::: Data to process :::
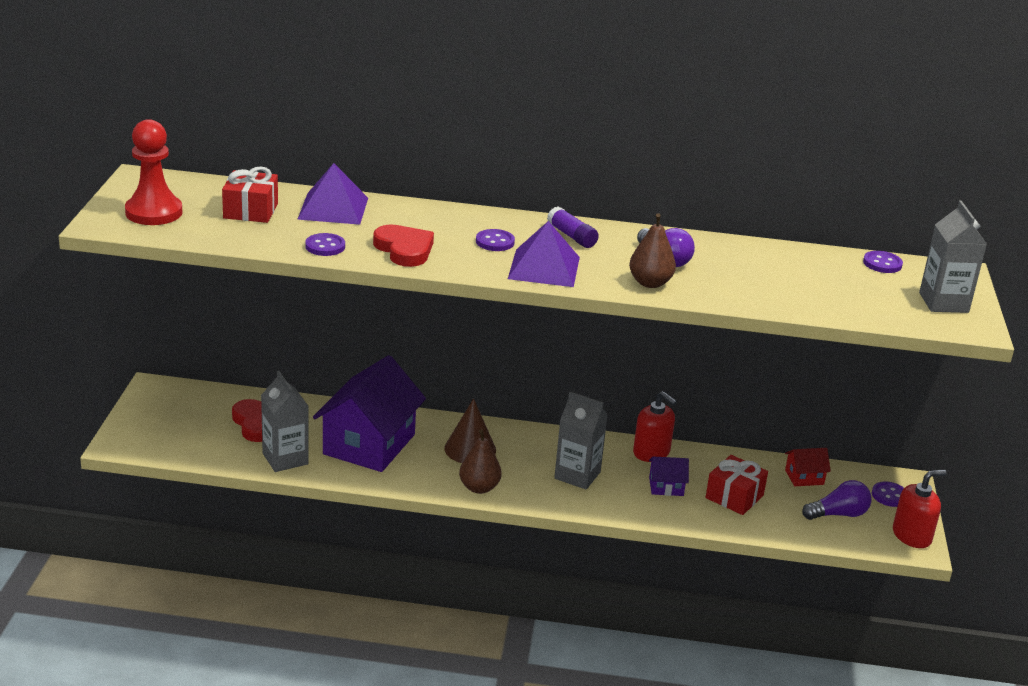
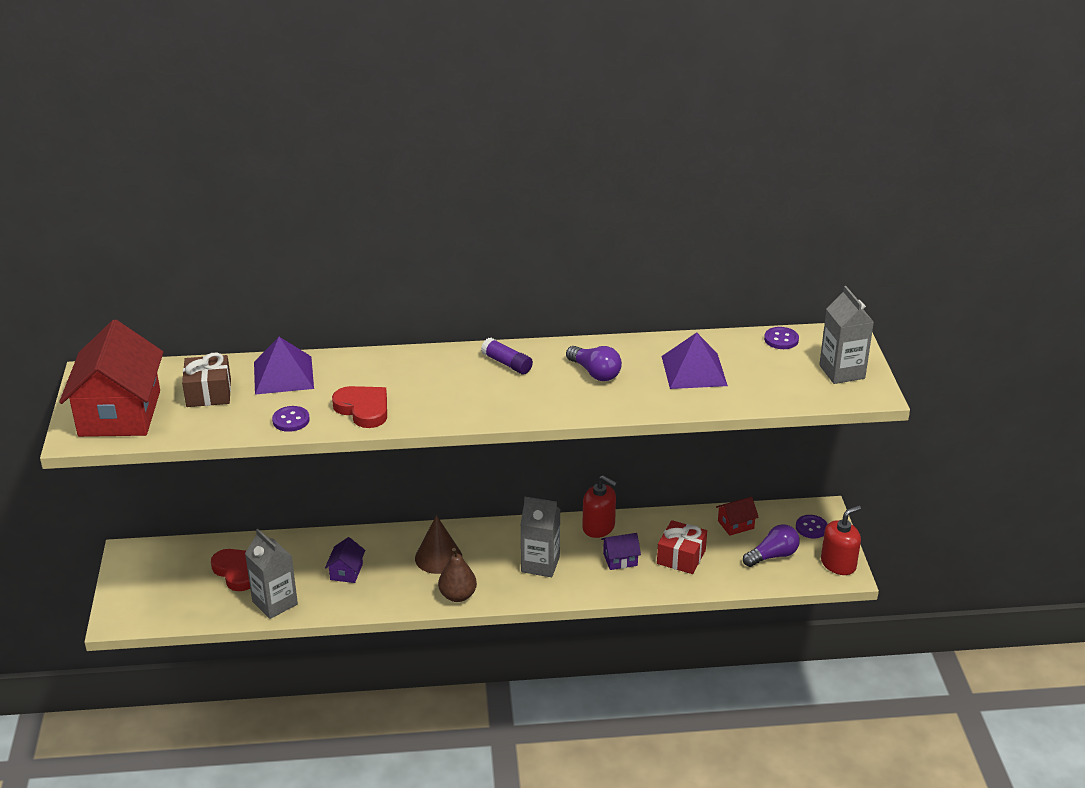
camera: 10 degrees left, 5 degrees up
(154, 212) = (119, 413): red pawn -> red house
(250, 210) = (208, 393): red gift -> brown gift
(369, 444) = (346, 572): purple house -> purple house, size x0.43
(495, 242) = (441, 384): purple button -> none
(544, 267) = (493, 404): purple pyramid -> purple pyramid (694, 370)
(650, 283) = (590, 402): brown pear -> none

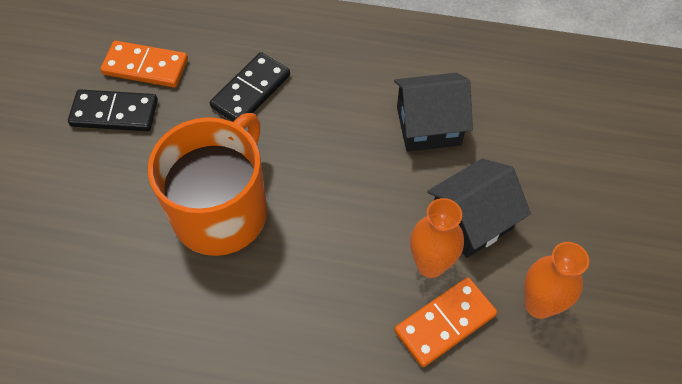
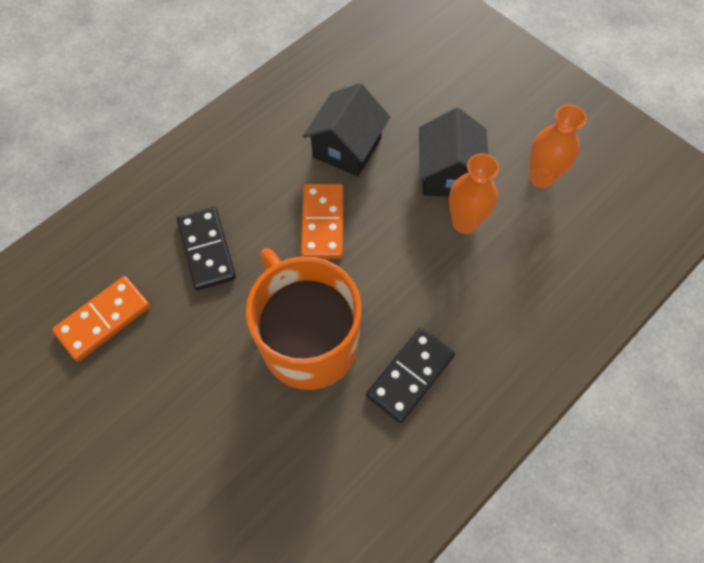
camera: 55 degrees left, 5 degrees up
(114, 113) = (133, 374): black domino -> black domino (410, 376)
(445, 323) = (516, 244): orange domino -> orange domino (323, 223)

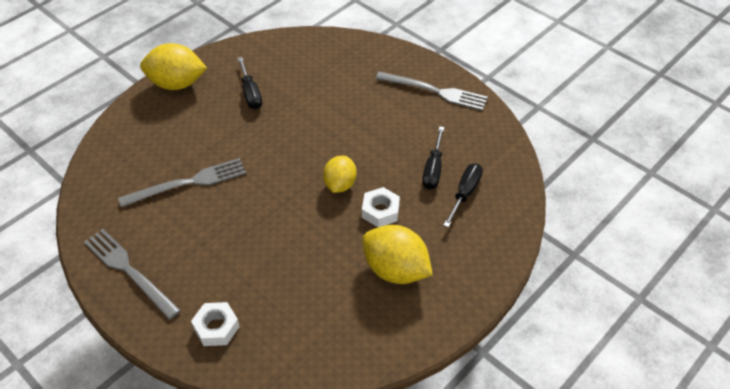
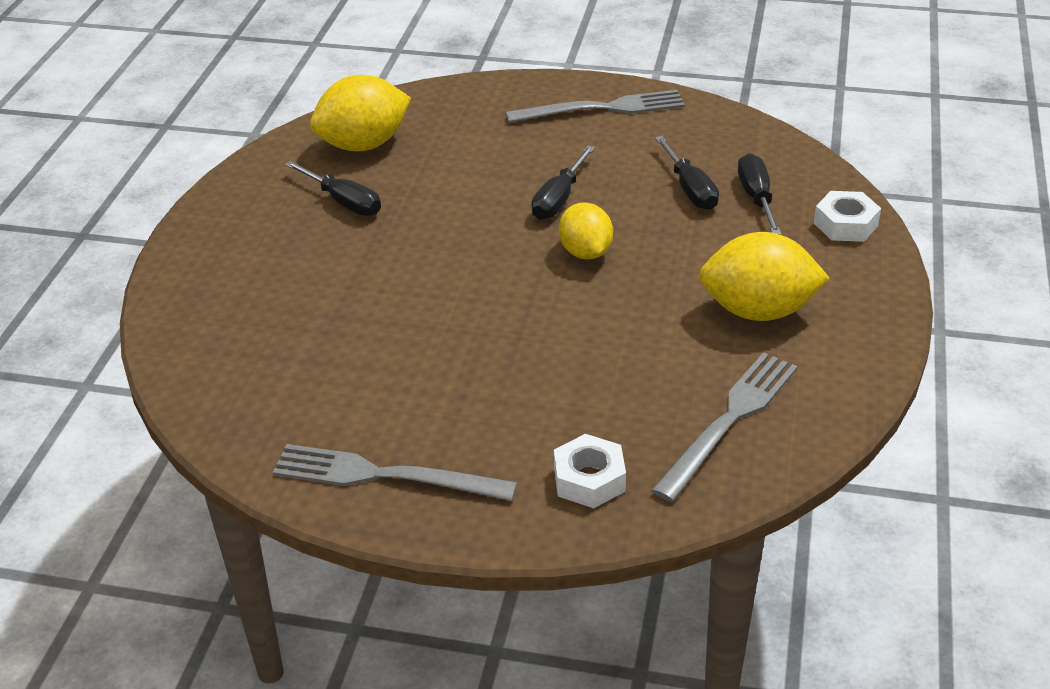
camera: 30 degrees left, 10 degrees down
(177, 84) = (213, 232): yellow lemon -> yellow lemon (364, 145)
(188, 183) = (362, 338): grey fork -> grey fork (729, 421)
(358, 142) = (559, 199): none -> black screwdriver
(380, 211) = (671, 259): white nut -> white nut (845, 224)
:::
::: Data to process :::
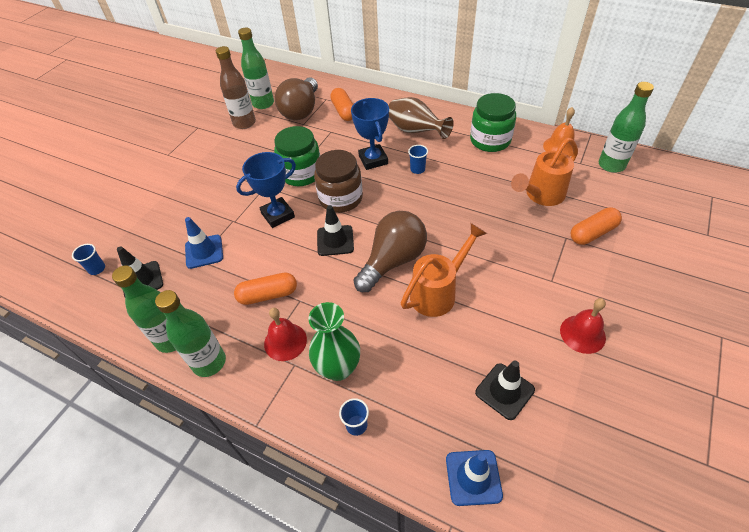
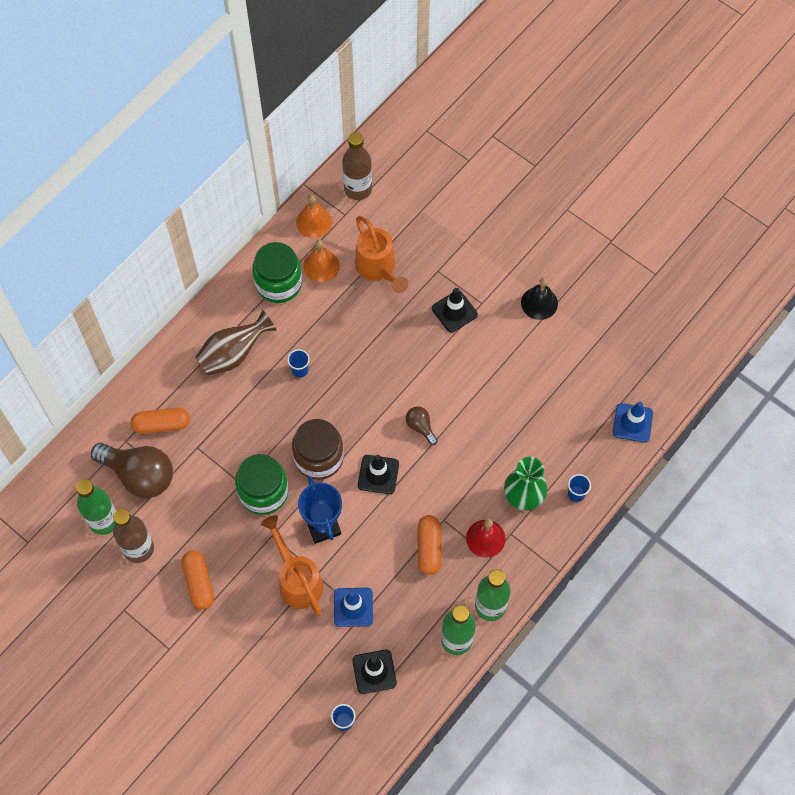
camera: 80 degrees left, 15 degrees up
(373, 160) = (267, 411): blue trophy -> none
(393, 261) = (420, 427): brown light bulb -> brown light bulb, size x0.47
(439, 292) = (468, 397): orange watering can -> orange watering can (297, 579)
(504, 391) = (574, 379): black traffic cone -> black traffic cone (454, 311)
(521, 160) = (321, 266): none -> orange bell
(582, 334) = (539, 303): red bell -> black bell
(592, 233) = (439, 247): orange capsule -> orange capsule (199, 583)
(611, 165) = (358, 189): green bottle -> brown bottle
:::
Work to complete: The range runs from the line above containing "(521, 160) = (321, 266): none -> orange bell" to the line containing "(611, 165) = (358, 189): green", inclusive. Restate those lines word for word and no others.

Result for this task:
(521, 160) = (321, 266): none -> orange bell
(582, 334) = (539, 303): red bell -> black bell
(592, 233) = (439, 247): orange capsule -> orange capsule (199, 583)
(611, 165) = (358, 189): green bottle -> brown bottle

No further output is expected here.